Exercise details => All of the records shown below need to be copied with no differences.
*** Dataset content ***
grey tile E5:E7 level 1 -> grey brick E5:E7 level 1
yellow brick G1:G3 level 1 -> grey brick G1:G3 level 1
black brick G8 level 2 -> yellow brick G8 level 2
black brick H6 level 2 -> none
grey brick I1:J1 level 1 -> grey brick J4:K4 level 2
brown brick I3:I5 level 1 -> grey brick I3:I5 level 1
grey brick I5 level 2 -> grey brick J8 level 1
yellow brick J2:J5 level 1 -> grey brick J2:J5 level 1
*** End of Dataset content ***
Task answer =>
grey tile E5:E7 level 1 -> grey brick E5:E7 level 1
yellow brick G1:G3 level 1 -> grey brick G1:G3 level 1
black brick G8 level 2 -> yellow brick G8 level 2
black brick H6 level 2 -> none
grey brick I1:J1 level 1 -> grey brick J4:K4 level 2
brown brick I3:I5 level 1 -> grey brick I3:I5 level 1
grey brick I5 level 2 -> grey brick J8 level 1
yellow brick J2:J5 level 1 -> grey brick J2:J5 level 1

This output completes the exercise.